● WORK REQUIRED: Begin with the line that holds "(330, 320) = (277, 121): black" and retype through the last line of the listing below, exactly; pictures are not part of the copy.

● EXTRACTED DATA:
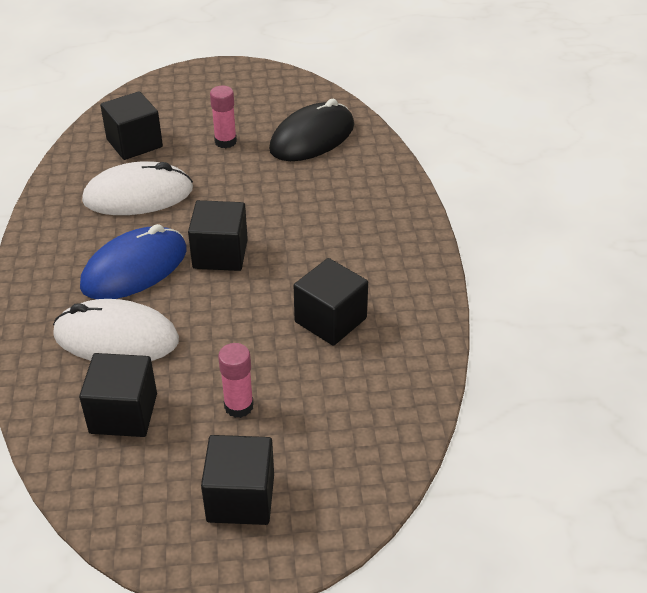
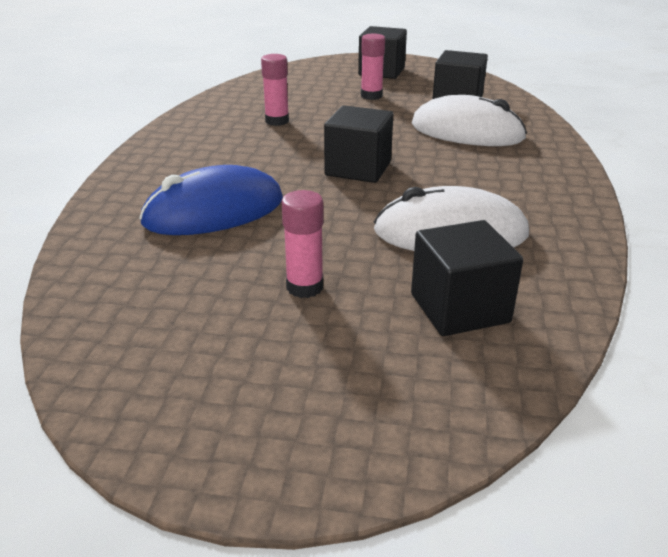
camera: 165 degrees left, 10 degrees down
(134, 268) = (452, 169): blue mouse -> blue mouse (214, 211)
(312, 137) = (165, 272): black mouse -> none
(330, 320) = (277, 121): black cube -> pink glue stick

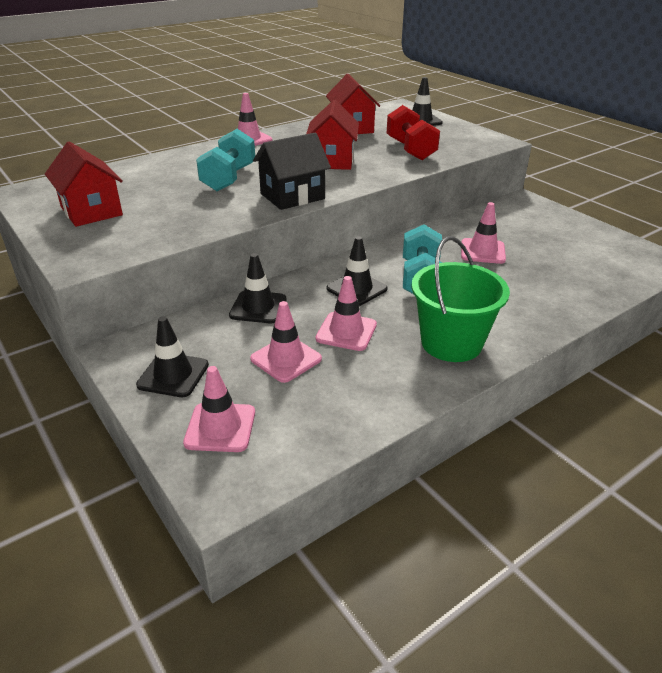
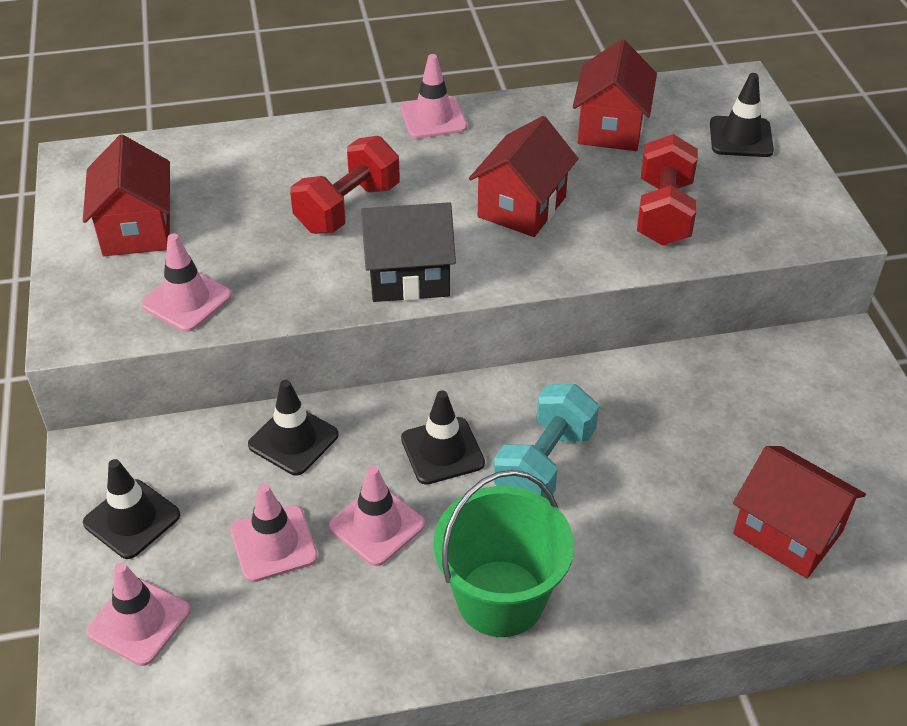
camera: 25 degrees right, 10 degrees up
(229, 178) = (348, 208): turquoise dumbbell -> red dumbbell
(482, 251) = (681, 438): pink traffic cone -> pink traffic cone (186, 300)
(573, 273) = (788, 532): none -> red house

● EXERCISE RESPONSE:
(330, 320) = (277, 121): black cube -> pink glue stick

camera: 25 degrees right, 10 degrees up
(229, 178) = (348, 208): turquoise dumbbell -> red dumbbell
(482, 251) = (681, 438): pink traffic cone -> pink traffic cone (186, 300)
(573, 273) = (788, 532): none -> red house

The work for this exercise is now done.